* REQUIRED ACTION: The job is to find each line of the records below that includes the word "house" and copy it.

DATA FOR ANALYSIS section start

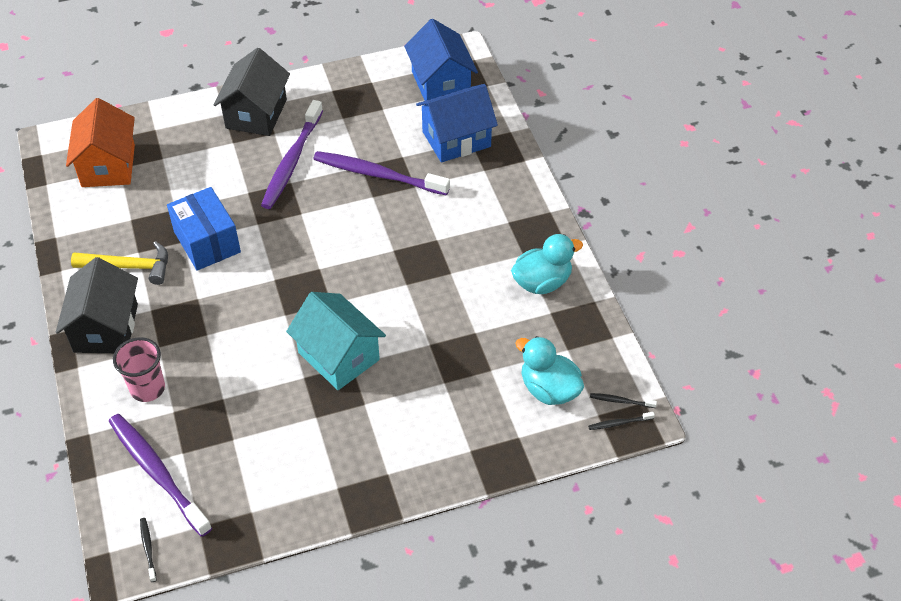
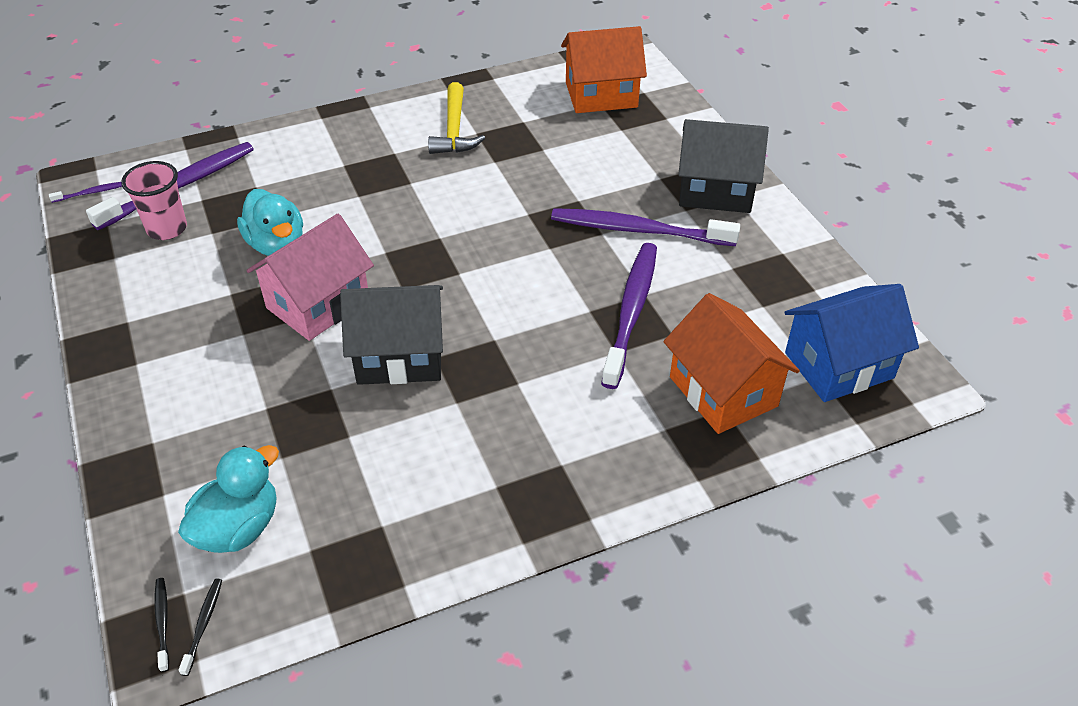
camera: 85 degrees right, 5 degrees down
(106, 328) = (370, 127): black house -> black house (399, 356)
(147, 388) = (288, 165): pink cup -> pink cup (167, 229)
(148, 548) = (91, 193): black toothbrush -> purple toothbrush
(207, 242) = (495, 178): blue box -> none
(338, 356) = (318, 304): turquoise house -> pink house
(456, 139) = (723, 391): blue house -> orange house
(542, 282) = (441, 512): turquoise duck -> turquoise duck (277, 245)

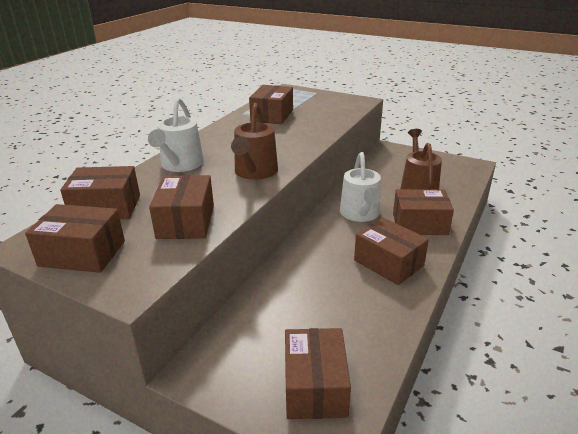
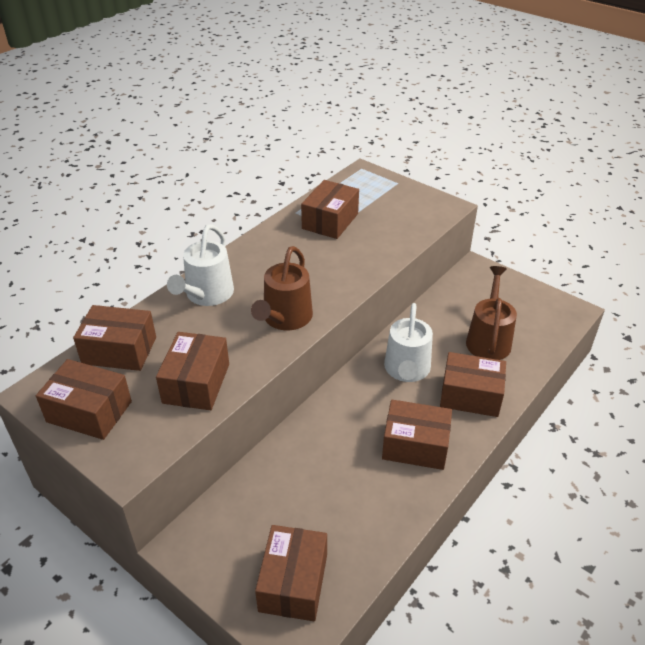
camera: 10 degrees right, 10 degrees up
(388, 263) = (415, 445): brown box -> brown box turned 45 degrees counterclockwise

DATA FOR ANALYSIS section end

* PROBLEM SOLUTION:
(106, 328) = (370, 127): black house -> black house (399, 356)
(338, 356) = (318, 304): turquoise house -> pink house
(456, 139) = (723, 391): blue house -> orange house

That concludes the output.